EXCERPTED DATA:
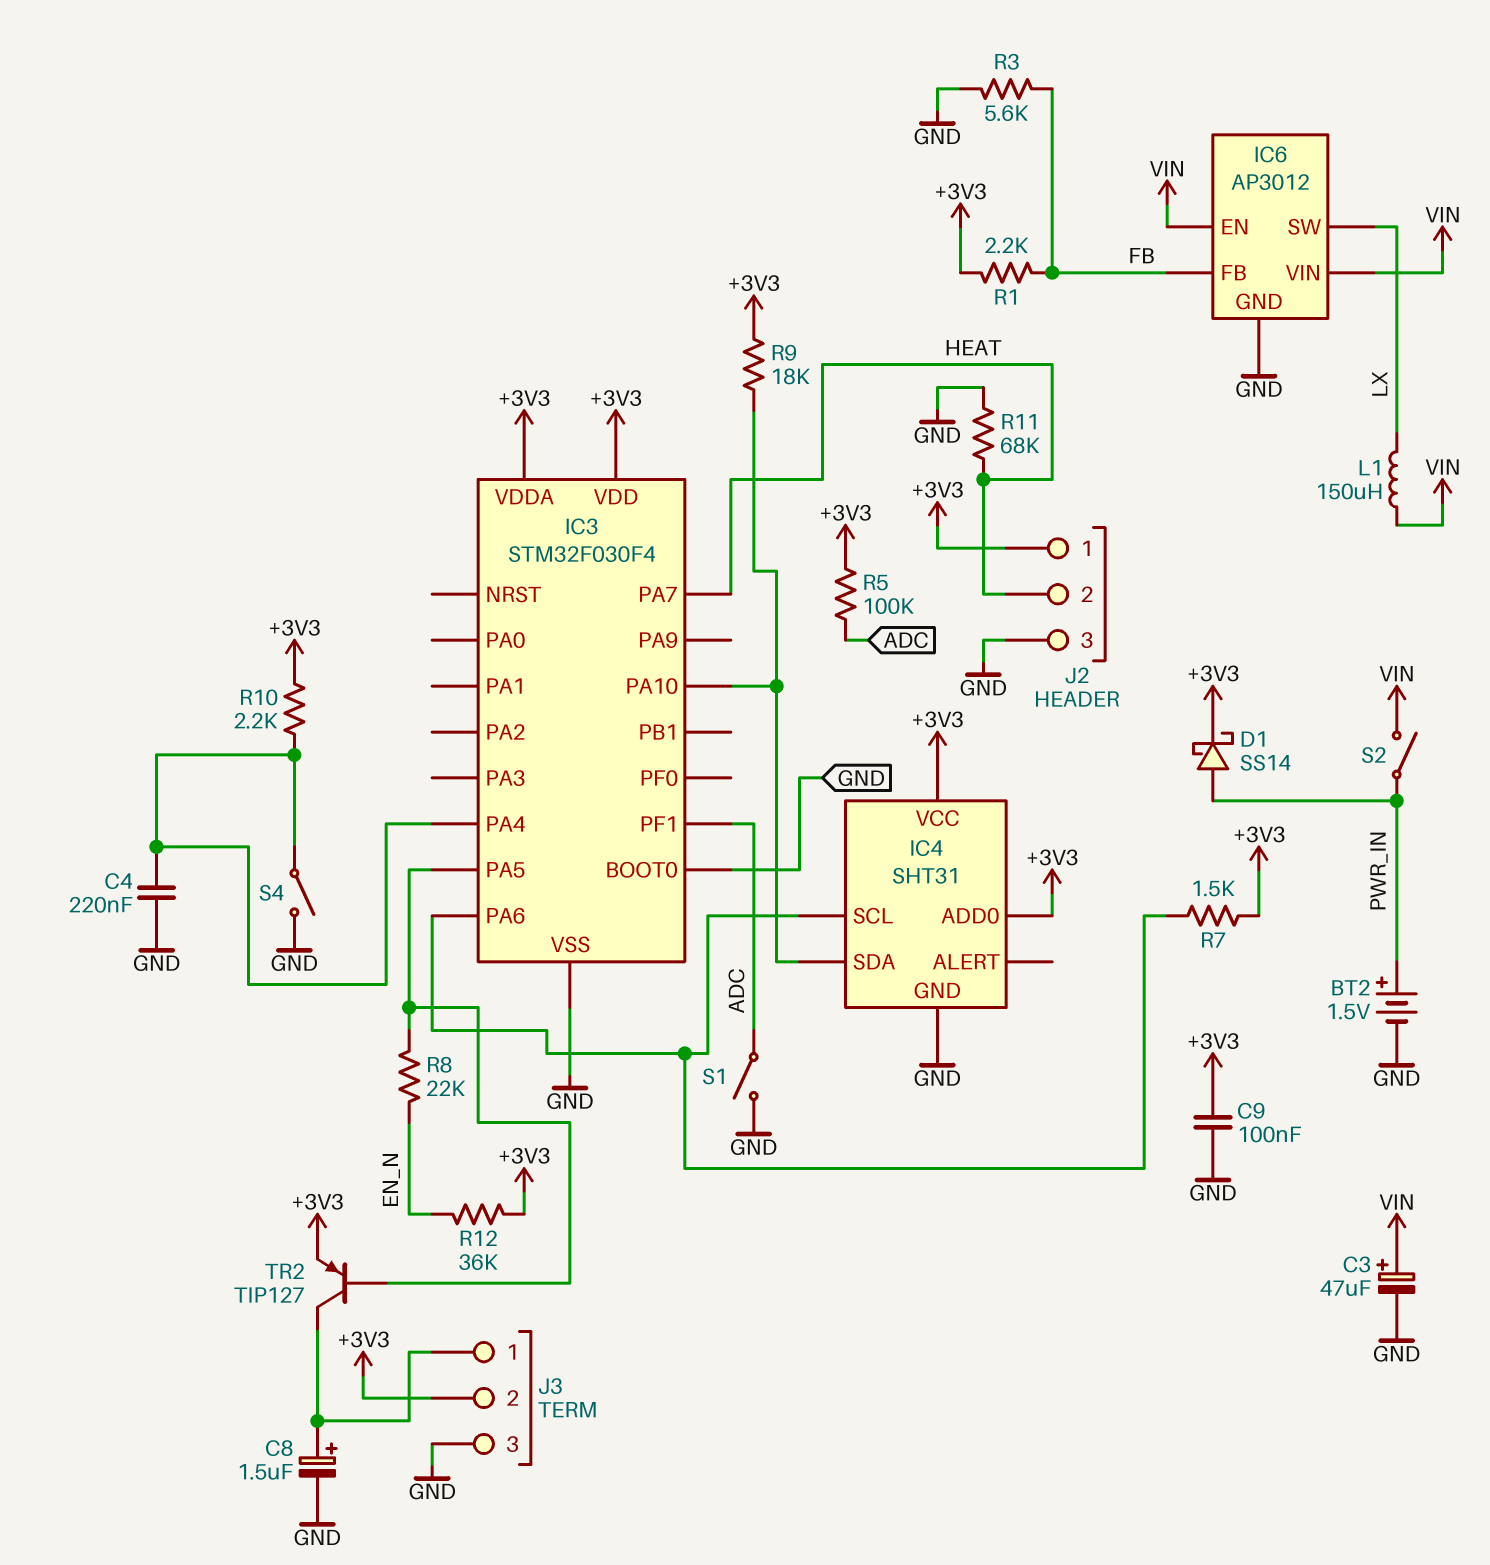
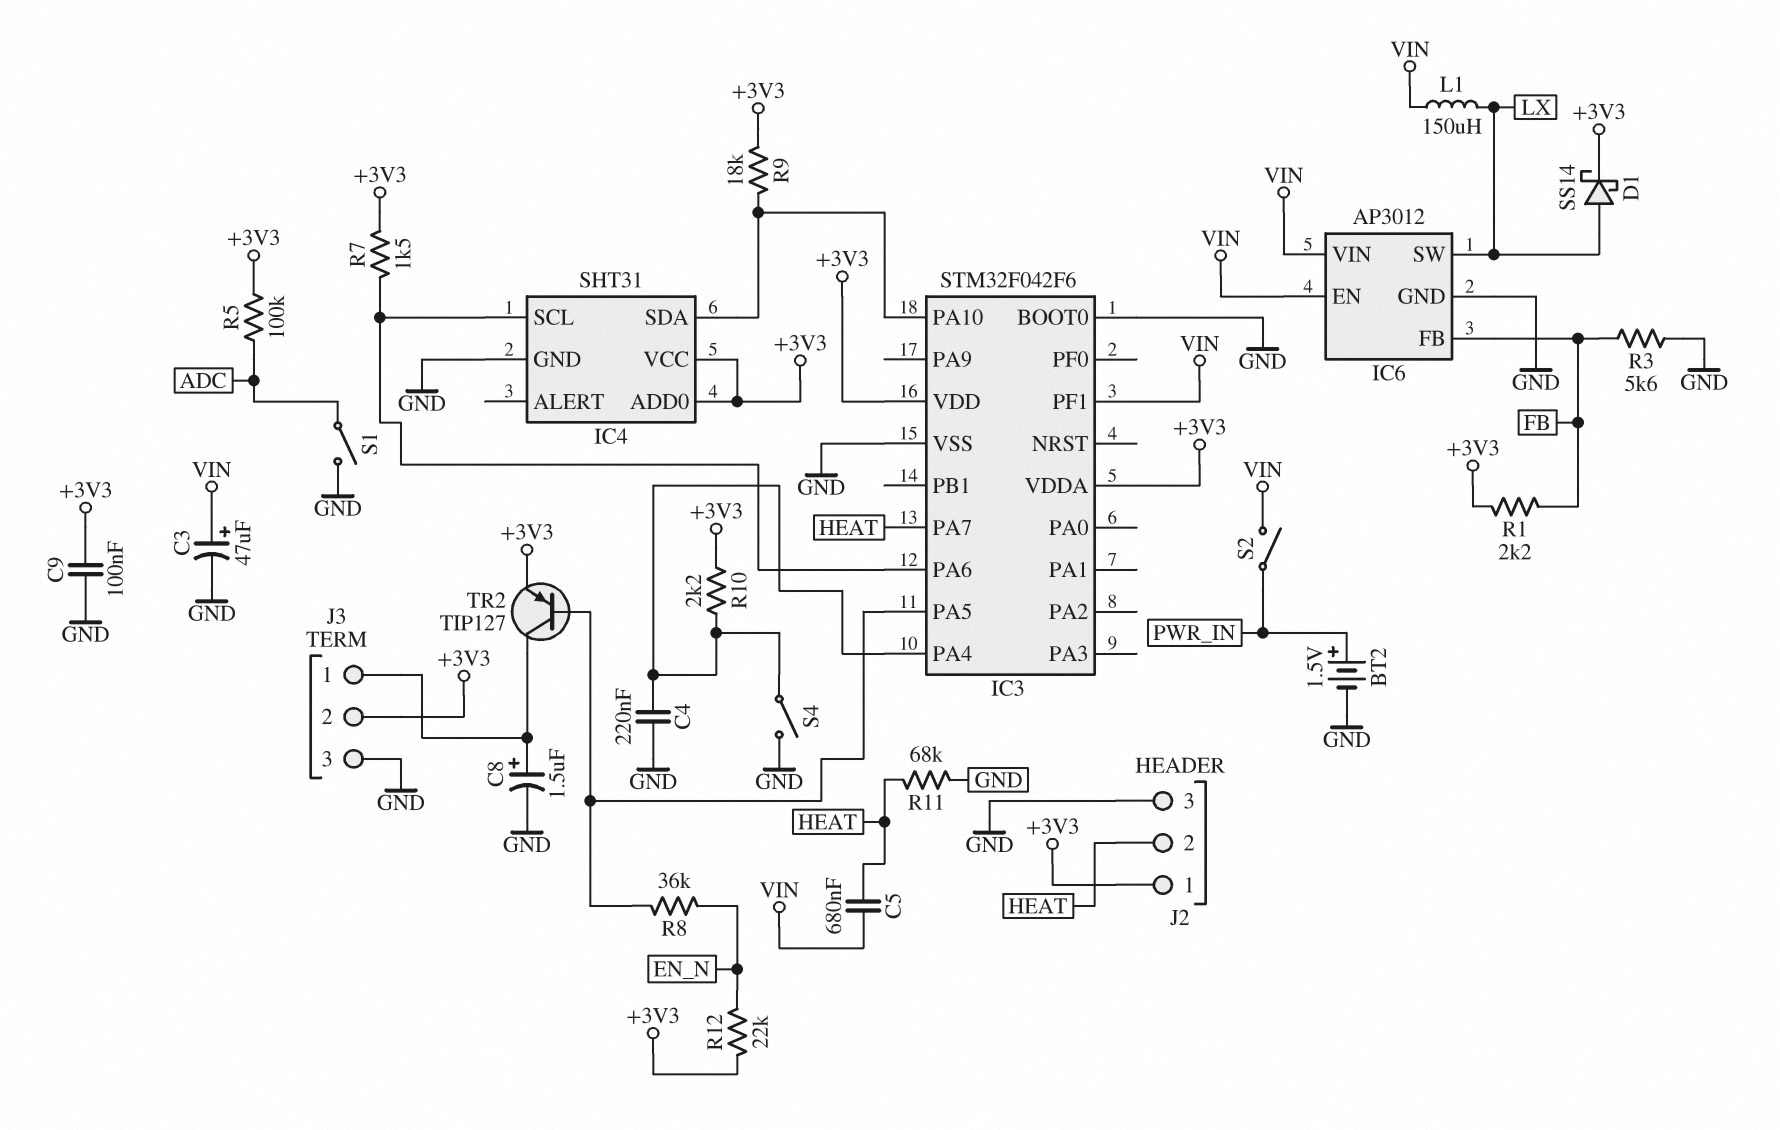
C5: none -> 680nF (HEAT, VIN)
D1: schottky SS14 (A PWR_IN, K +3V3) -> schottky SS14 (A LX, K +3V3)
IC3: STM32F030F4 -> STM32F042F6
IC3 pin PF1: ADC -> VIN
R8: 22k (EN_N, IC3/PA5) -> 36k (EN_N, IC3/PA5)
R12: 36k (+3V3, EN_N) -> 22k (+3V3, EN_N)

PROBLEM REQUIREMENTS:
All the lines above are to be given again exactly as they read, with the pictures removed.

RESPONSE TO THE EXERCISE:
C5: none -> 680nF (HEAT, VIN)
D1: schottky SS14 (A PWR_IN, K +3V3) -> schottky SS14 (A LX, K +3V3)
IC3: STM32F030F4 -> STM32F042F6
IC3 pin PF1: ADC -> VIN
R8: 22k (EN_N, IC3/PA5) -> 36k (EN_N, IC3/PA5)
R12: 36k (+3V3, EN_N) -> 22k (+3V3, EN_N)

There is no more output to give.